WHAT YOU ARE ASKED TO DO: Output every line below exactly, please, omitting pictures.

---------- PROVIDED ENTRIES ----------

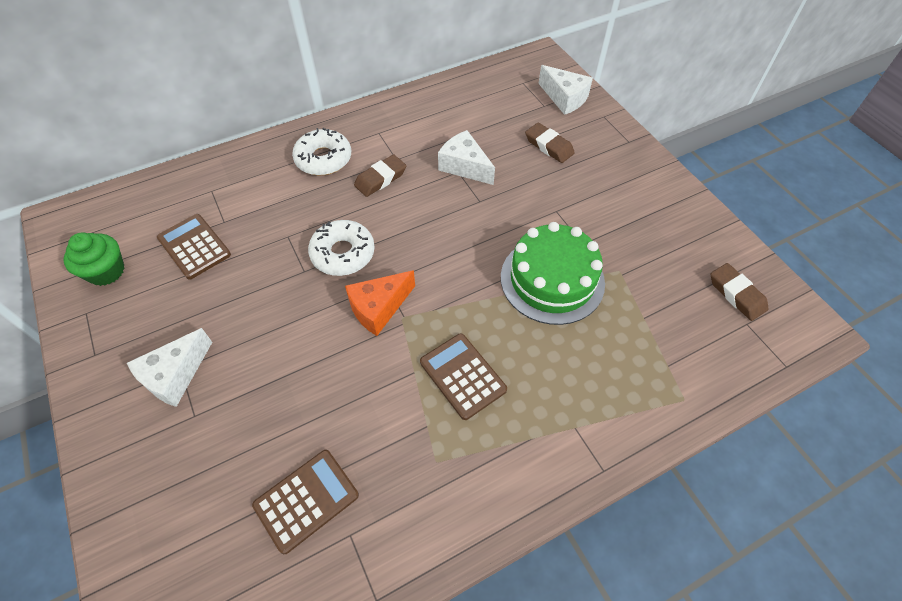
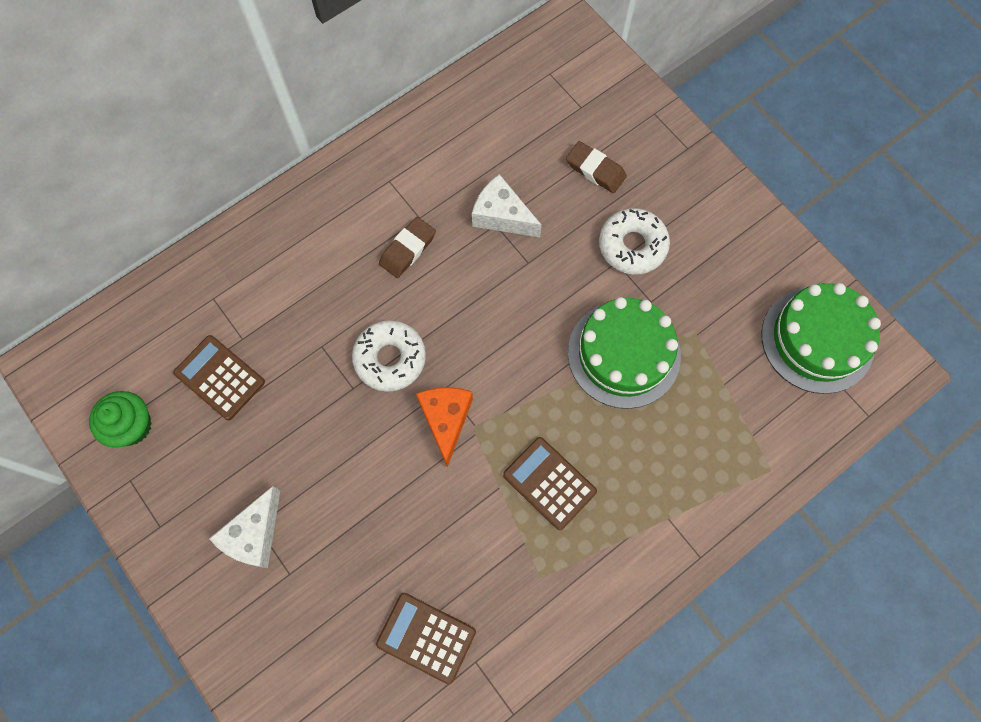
camera: 10 degrees left, 15 degrees up
(306, 500) = (426, 637): brown calculator -> brown calculator turned 105 degrees counterclockwise
(323, 159) = (333, 231): white donut -> white donut (632, 246)
(379, 308) = (446, 420): orange cheese -> orange cheese turned 135 degrees clockwise
(564, 98) = (604, 92): white cheese -> none
(736, 294) = (817, 339): brown eraser -> green cake

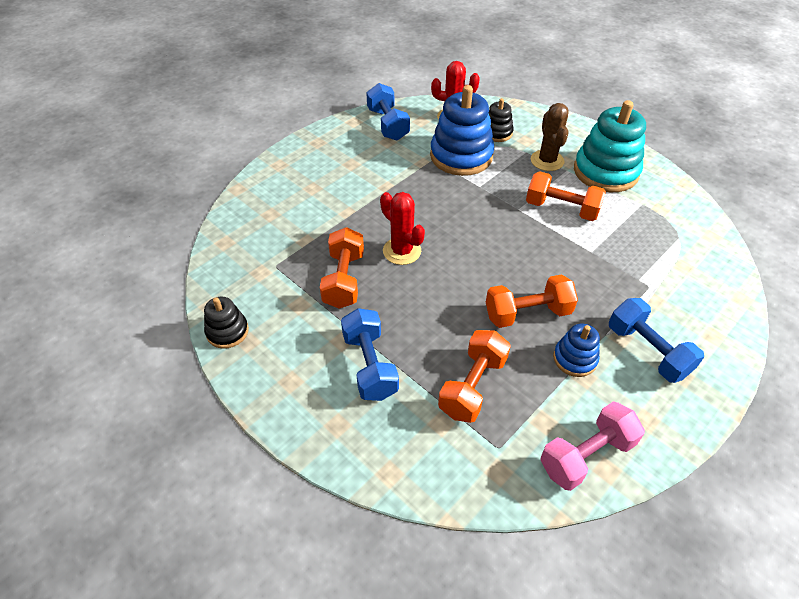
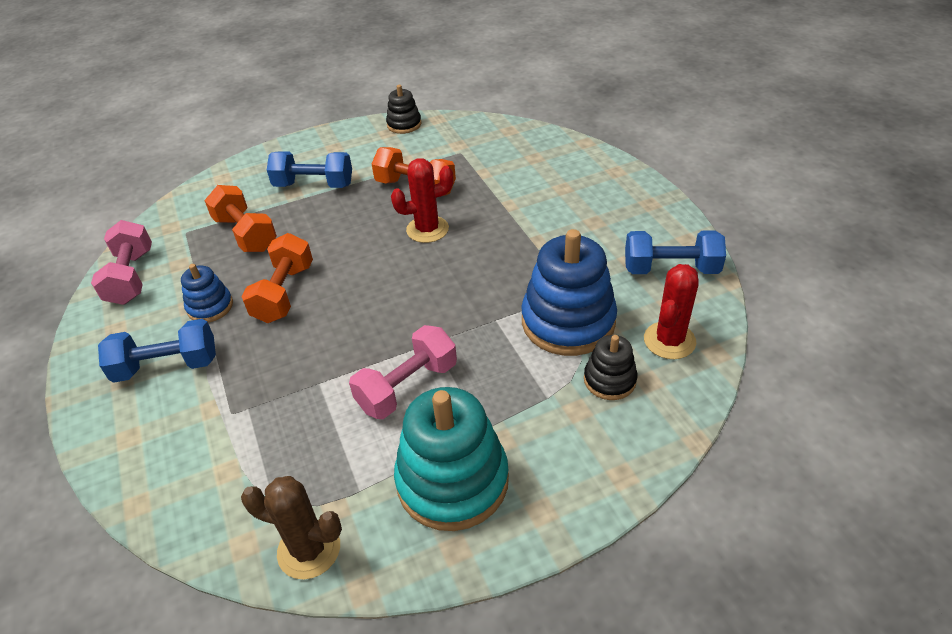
camera: 115 degrees right, 5 degrees down
(547, 161) = (515, 415): brown cactus -> brown cactus (309, 549)
(561, 209) = (407, 387): orange dumbbell -> pink dumbbell

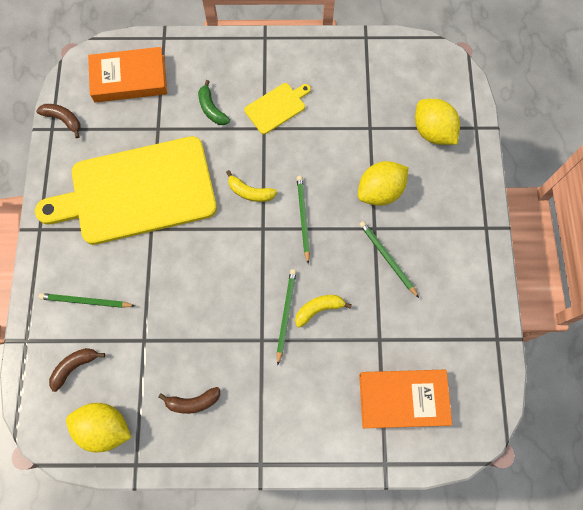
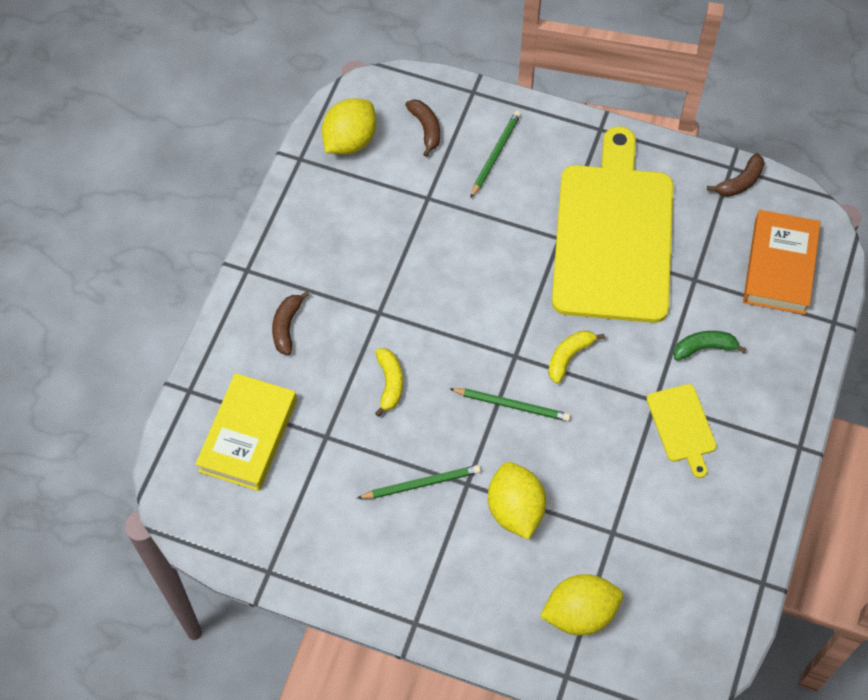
camera: 110 degrees right, 10 degrees down
(193, 402) = (340, 226): brown banana -> brown banana (287, 326)
(285, 314) = (398, 346): green pencil -> none
(403, 399) = (248, 435): orange book -> yellow book

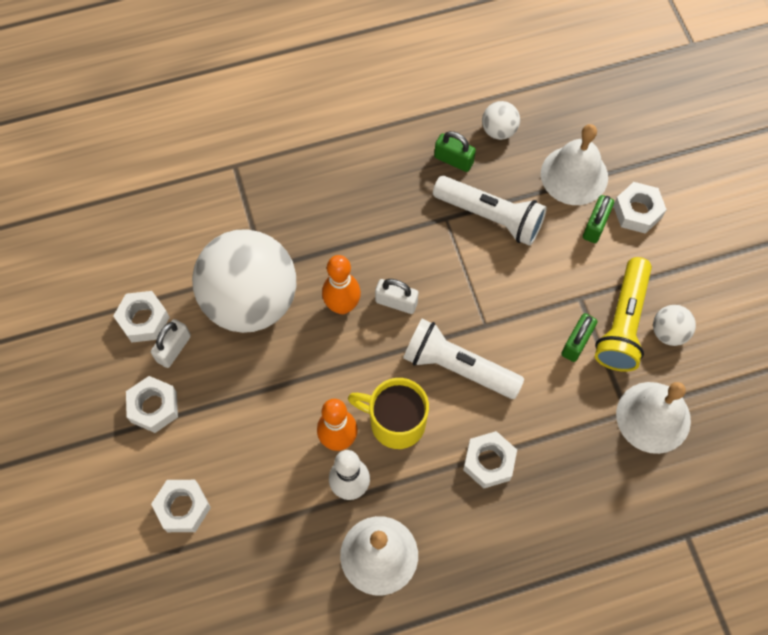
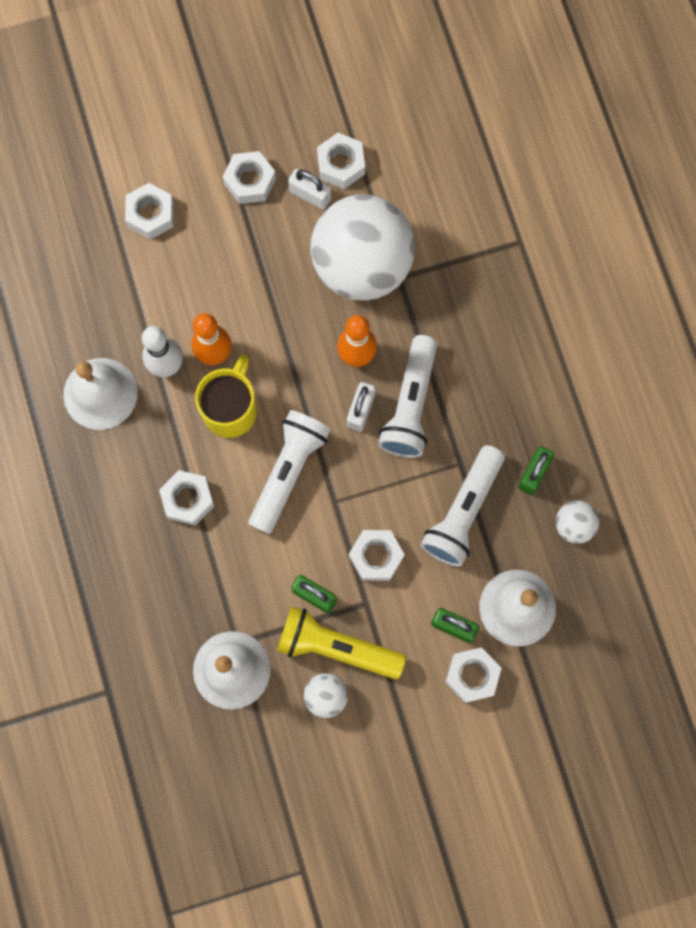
camera: 90 degrees right, 10 degrees up
(391, 259) = (410, 405): none -> white flashlight
(536, 289) = (376, 556): none -> white nut

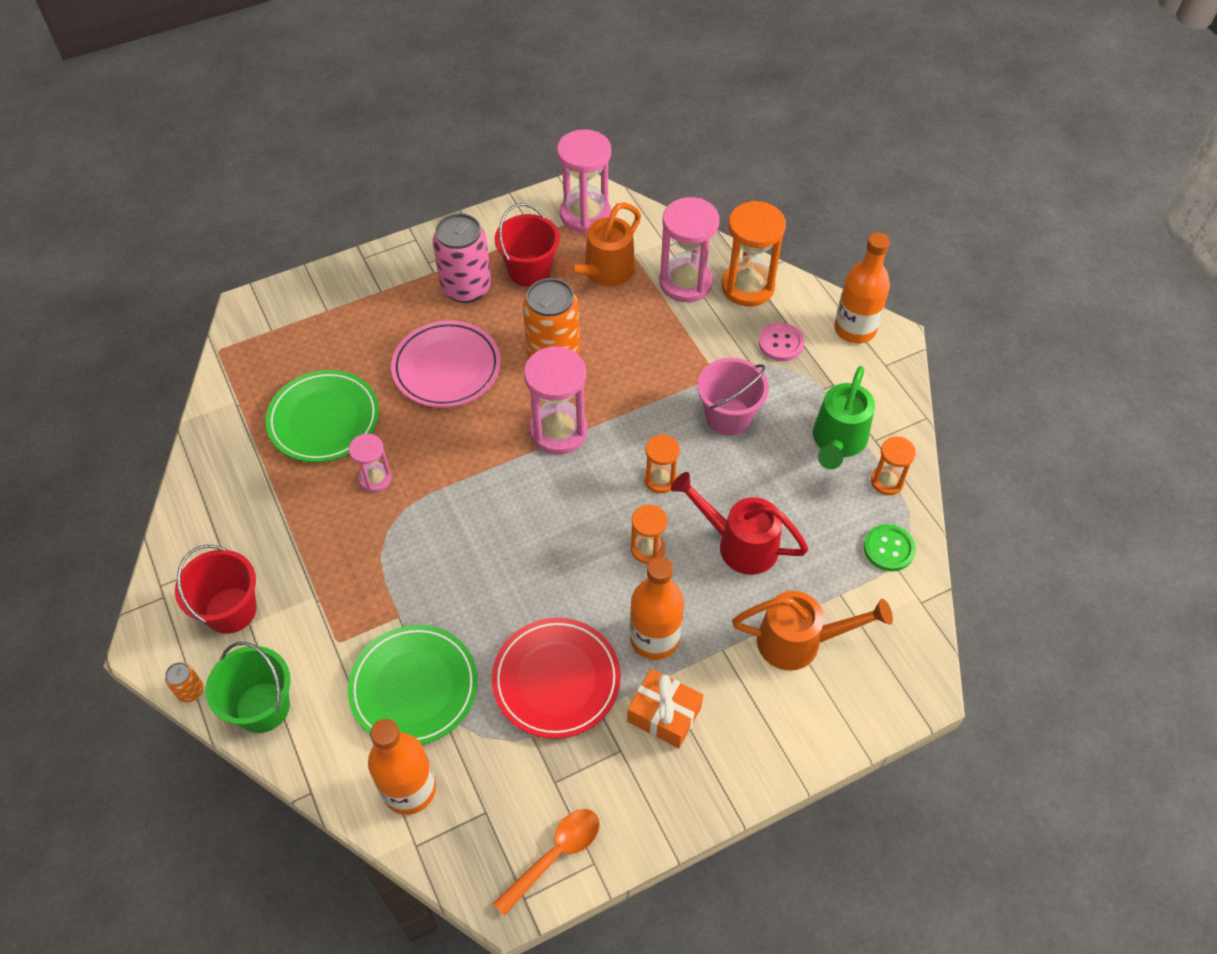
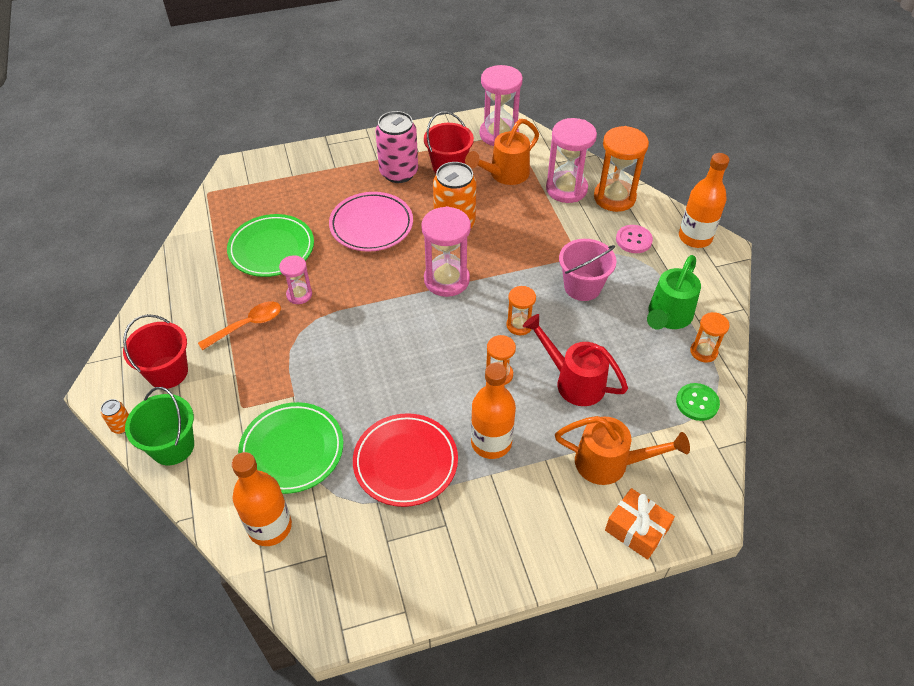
camera: 10 degrees right, 5 degrees down
(554, 856) = (374, 599): orange spoon -> orange spoon (247, 325)
(664, 714) = (487, 502): orange gift -> orange gift (636, 529)

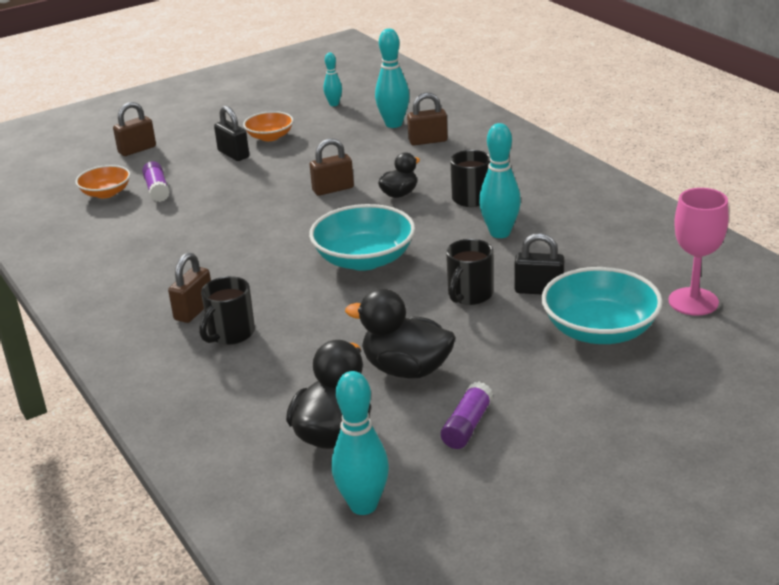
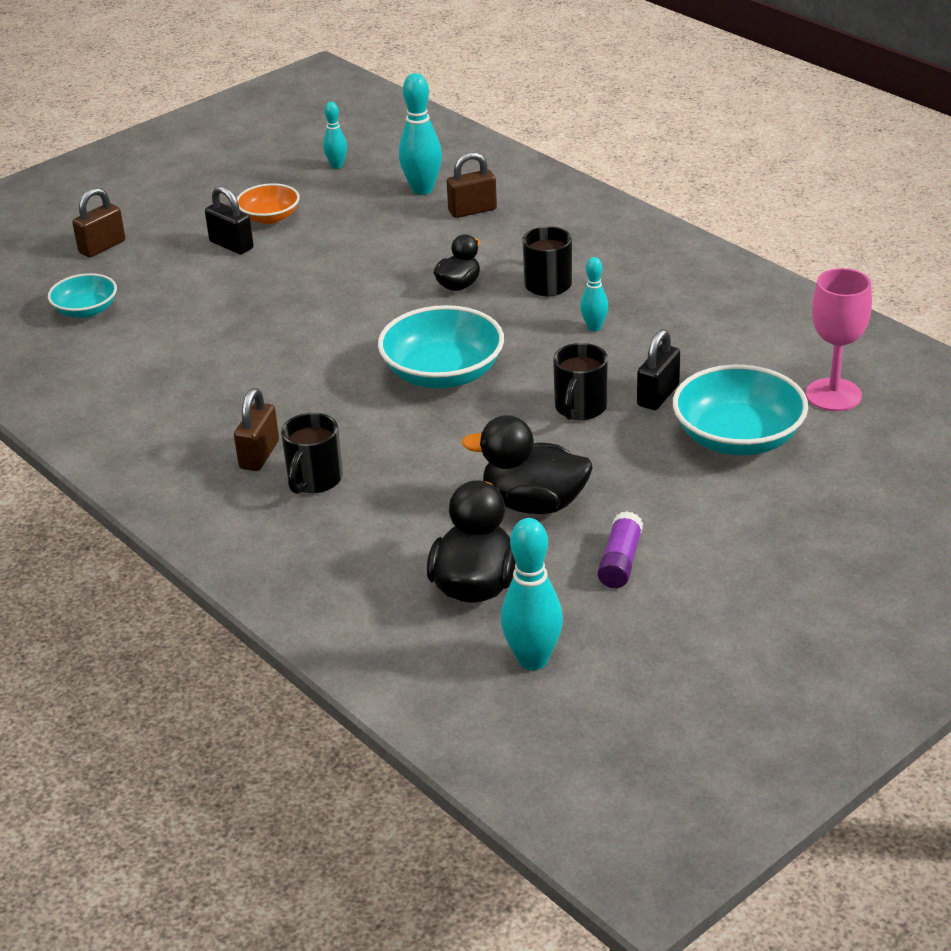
camera: 10 degrees left, 5 degrees up
(106, 193) = (86, 310): orange bowl -> turquoise bowl
(157, 190) = (151, 301): purple glue stick -> none
(333, 189) = (375, 284): brown padlock -> none
(500, 233) = (594, 327): turquoise bowling pin -> turquoise bowling pin, size x0.57
(539, 290) = (658, 395): black padlock -> black padlock turned 60 degrees counterclockwise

----------

EXERCISE RESPONSE:
camera: 10 degrees left, 15 degrees up
(306, 500) = (426, 637): brown calculator -> brown calculator turned 105 degrees counterclockwise
(323, 159) = (333, 231): white donut -> white donut (632, 246)
(379, 308) = (446, 420): orange cheese -> orange cheese turned 135 degrees clockwise
(564, 98) = (604, 92): white cheese -> none
(736, 294) = (817, 339): brown eraser -> green cake

camera: 115 degrees right, 5 degrees down
(547, 161) = (515, 415): brown cactus -> brown cactus (309, 549)
(561, 209) = (407, 387): orange dumbbell -> pink dumbbell

camera: 110 degrees right, 10 degrees down
(193, 402) = (340, 226): brown banana -> brown banana (287, 326)
(285, 314) = (398, 346): green pencil -> none
(403, 399) = (248, 435): orange book -> yellow book

camera: 90 degrees right, 10 degrees up
(391, 259) = (410, 405): none -> white flashlight
(536, 289) = (376, 556): none -> white nut

camera: 10 degrees right, 5 degrees down
(554, 856) = (374, 599): orange spoon -> orange spoon (247, 325)
(664, 714) = (487, 502): orange gift -> orange gift (636, 529)

camera: 10 degrees left, 5 degrees up
(106, 193) = (86, 310): orange bowl -> turquoise bowl
(157, 190) = (151, 301): purple glue stick -> none
(333, 189) = (375, 284): brown padlock -> none
(500, 233) = (594, 327): turquoise bowling pin -> turquoise bowling pin, size x0.57
(539, 290) = (658, 395): black padlock -> black padlock turned 60 degrees counterclockwise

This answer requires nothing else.